Records for the task below:

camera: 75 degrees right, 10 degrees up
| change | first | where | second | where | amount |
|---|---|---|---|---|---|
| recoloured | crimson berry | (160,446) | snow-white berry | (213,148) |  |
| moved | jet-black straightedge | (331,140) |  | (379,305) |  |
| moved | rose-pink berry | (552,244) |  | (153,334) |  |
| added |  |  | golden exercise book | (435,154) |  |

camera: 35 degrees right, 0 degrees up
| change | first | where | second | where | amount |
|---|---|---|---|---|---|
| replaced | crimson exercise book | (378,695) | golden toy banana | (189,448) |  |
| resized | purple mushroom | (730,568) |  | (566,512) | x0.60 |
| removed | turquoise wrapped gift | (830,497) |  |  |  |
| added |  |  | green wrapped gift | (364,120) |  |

End of Records for the task.
Records for the task below:

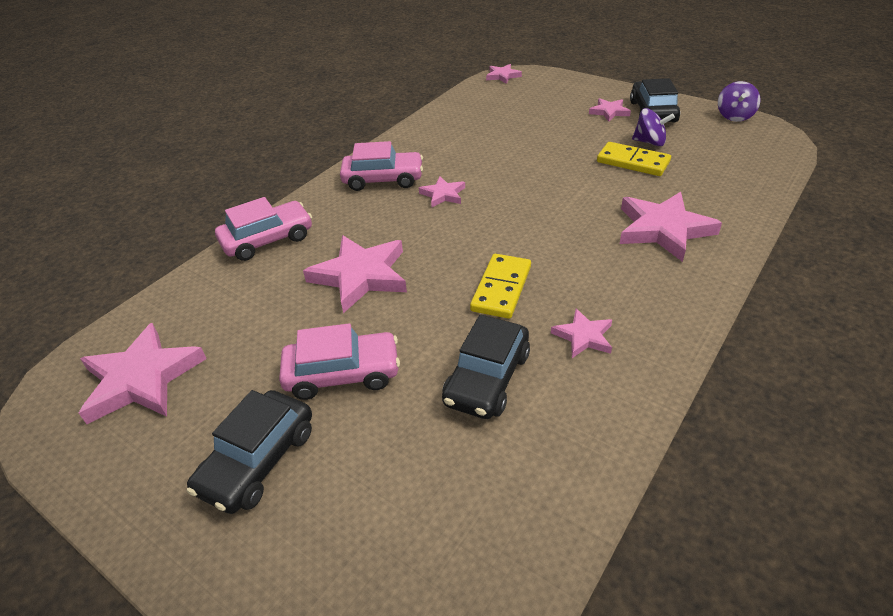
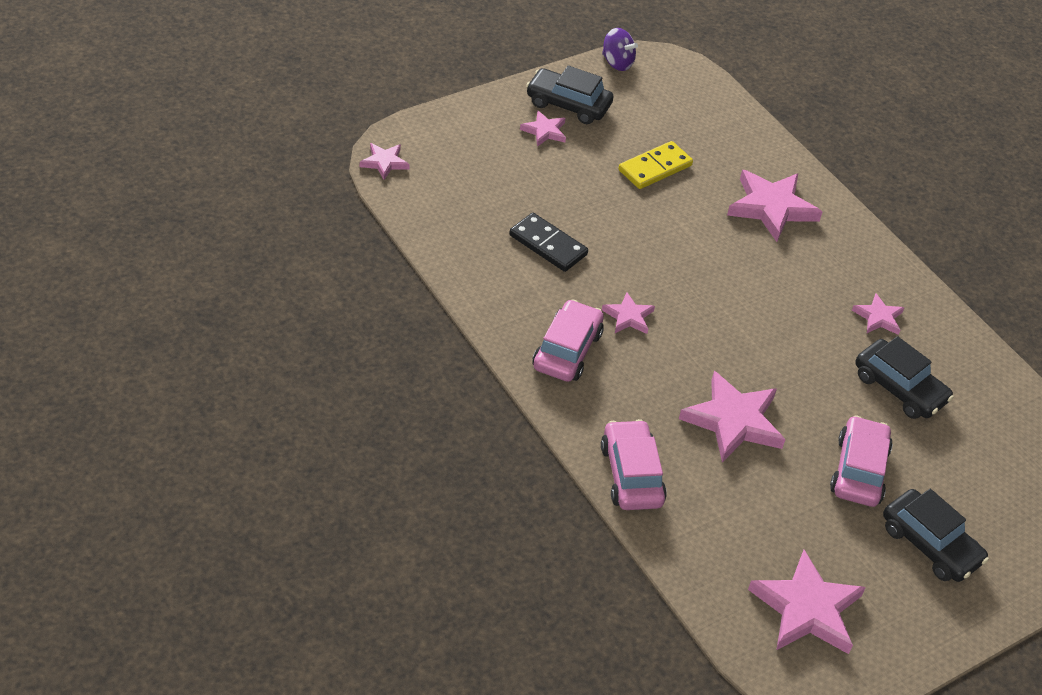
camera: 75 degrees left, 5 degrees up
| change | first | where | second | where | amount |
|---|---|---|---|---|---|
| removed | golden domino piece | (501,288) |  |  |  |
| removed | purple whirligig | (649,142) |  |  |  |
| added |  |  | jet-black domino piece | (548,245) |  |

End of Records for the task.

**What the exercise asks:** After locating the line with "moved | jet-black" above, return that line and every later line through the one with "moved | rose-pink", word for word and with nothing else.

**Response to this task:**
| moved | jet-black straightedge | (331,140) |  | (379,305) |  |
| moved | rose-pink berry | (552,244) |  | (153,334) |  |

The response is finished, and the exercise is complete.